→ **WHAT THIS TASK INVOLVES**:
In the listing that follows, locate the line containing "green ellipse: (717, 257)" and the line containing "green arrow: (726, 621)". Retype exactly those two lines and every line between them, and nothing more.

→ **SOURCE MATERIAL**:
○ ○ ○ ○ ○

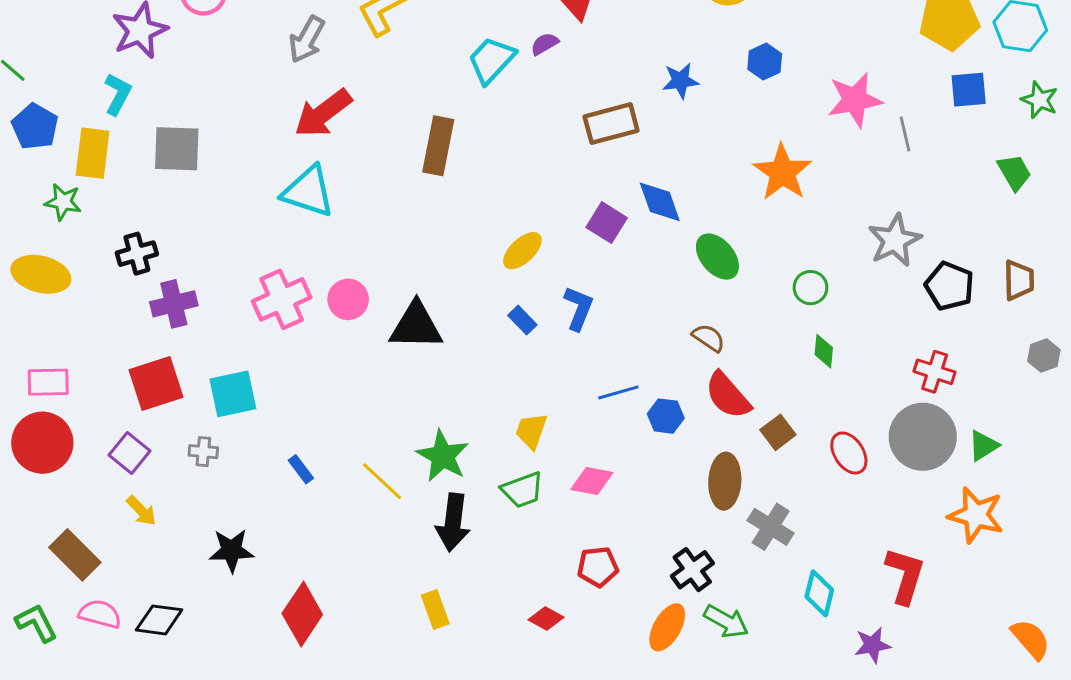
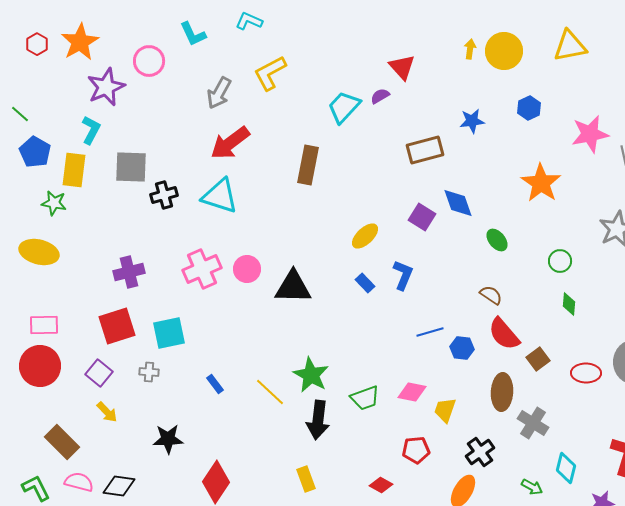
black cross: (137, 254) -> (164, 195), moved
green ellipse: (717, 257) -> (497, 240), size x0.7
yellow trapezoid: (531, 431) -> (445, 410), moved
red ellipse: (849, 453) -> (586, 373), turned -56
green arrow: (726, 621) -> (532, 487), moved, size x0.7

○ ○ ○ ○ ○

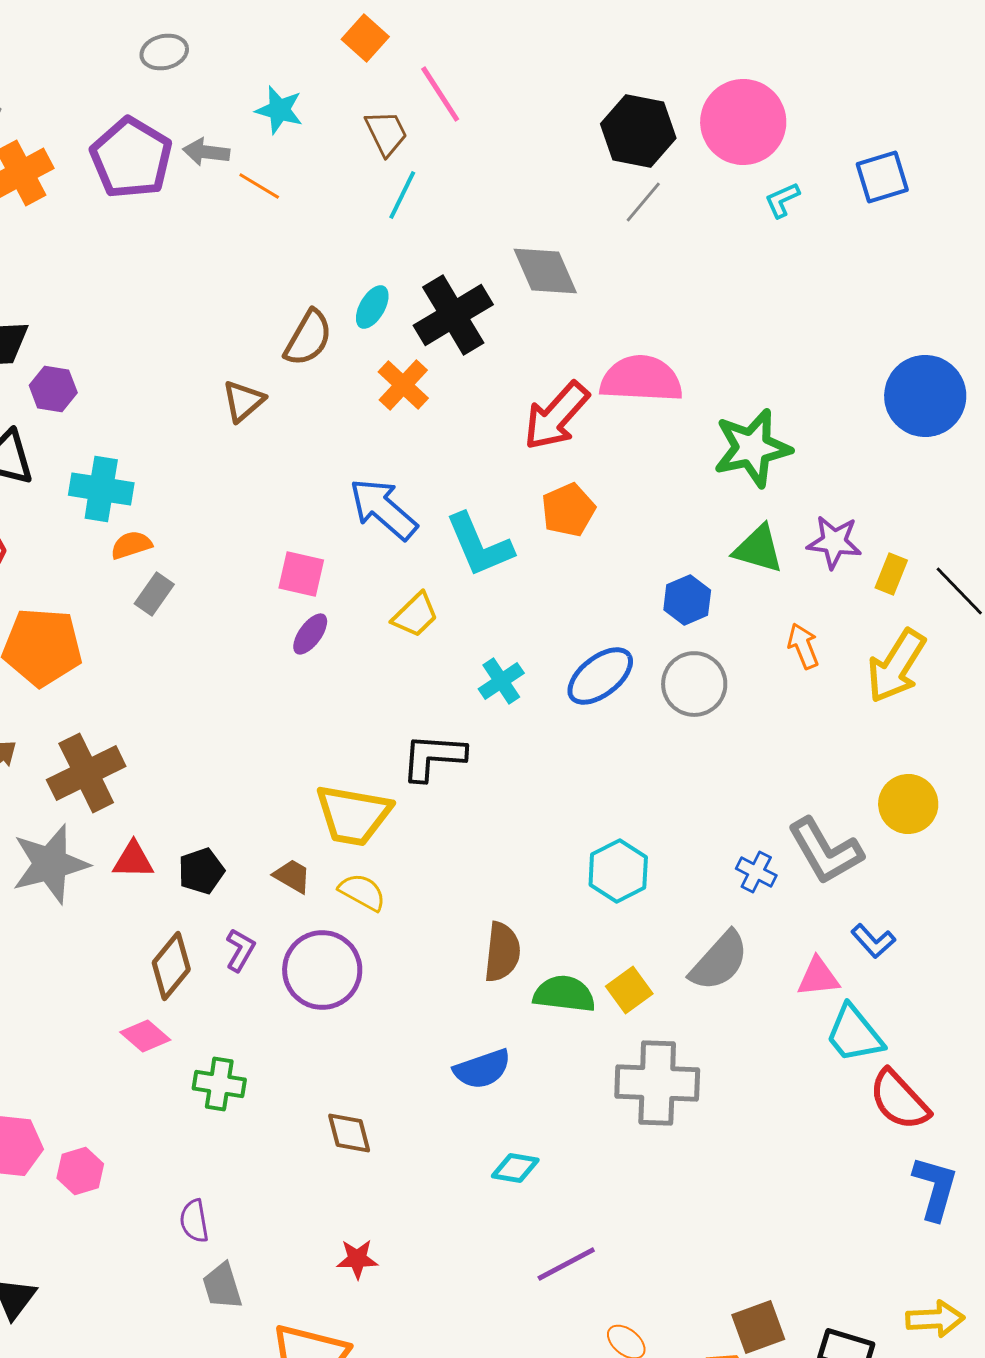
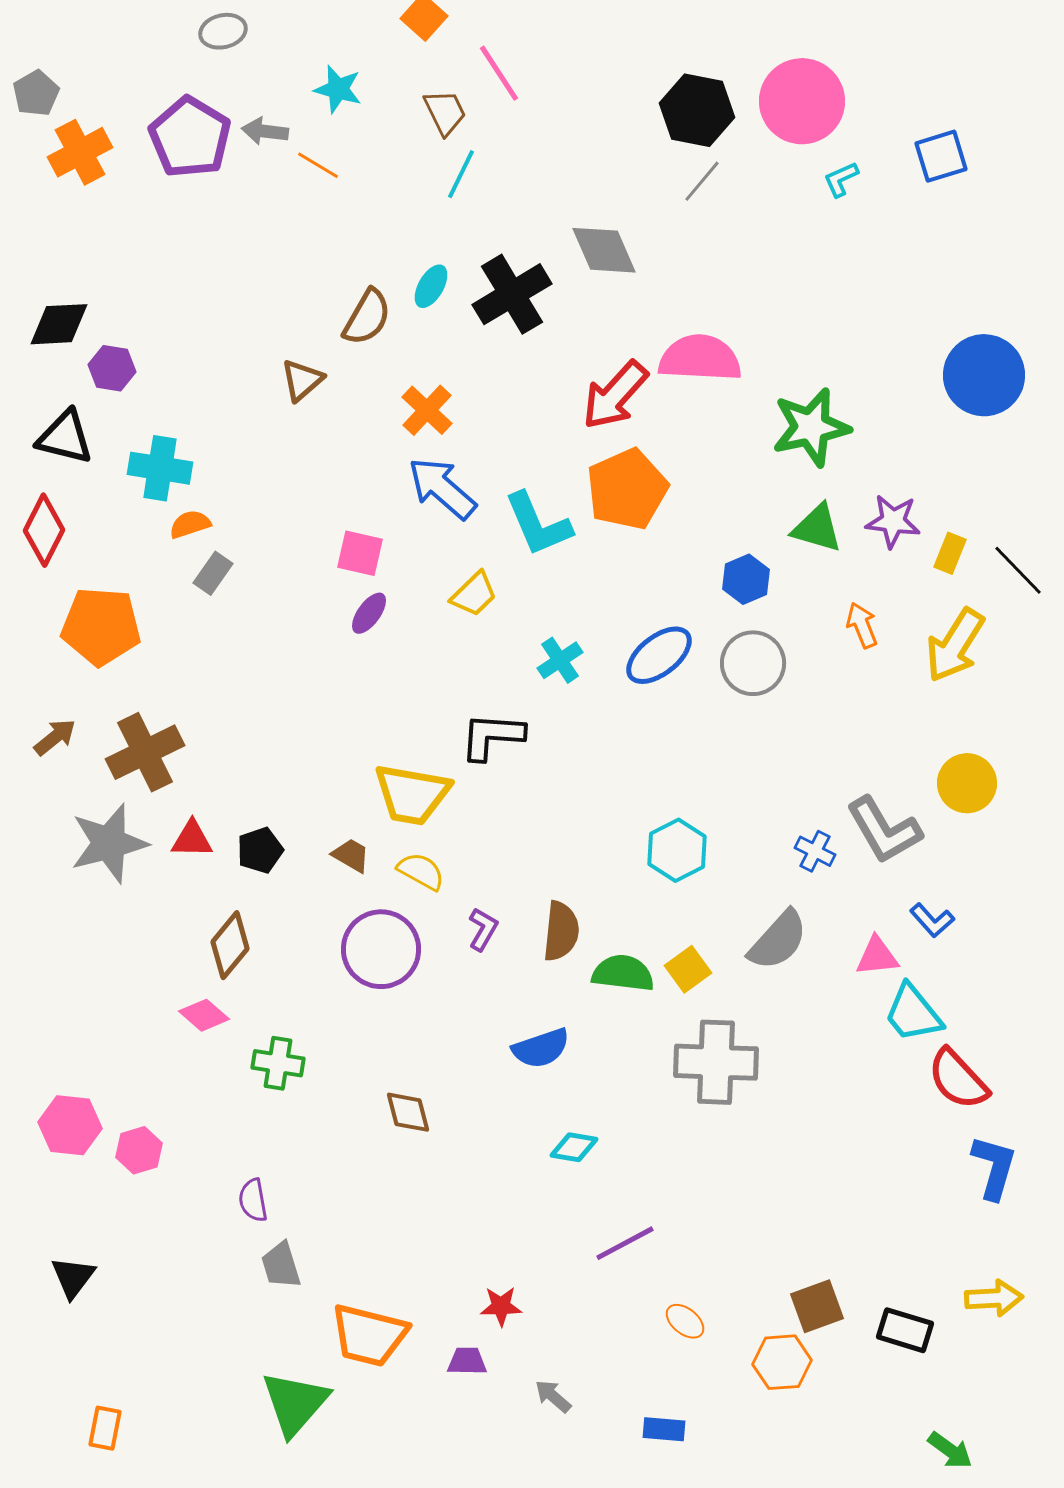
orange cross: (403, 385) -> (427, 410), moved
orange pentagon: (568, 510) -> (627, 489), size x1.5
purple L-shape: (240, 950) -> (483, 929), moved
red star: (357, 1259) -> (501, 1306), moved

○ ○ ○ ○ ○

→ **RESULT**:
green ellipse: (717, 257) -> (497, 240), size x0.7
yellow trapezoid: (531, 431) -> (445, 410), moved
red ellipse: (849, 453) -> (586, 373), turned -56
green arrow: (726, 621) -> (532, 487), moved, size x0.7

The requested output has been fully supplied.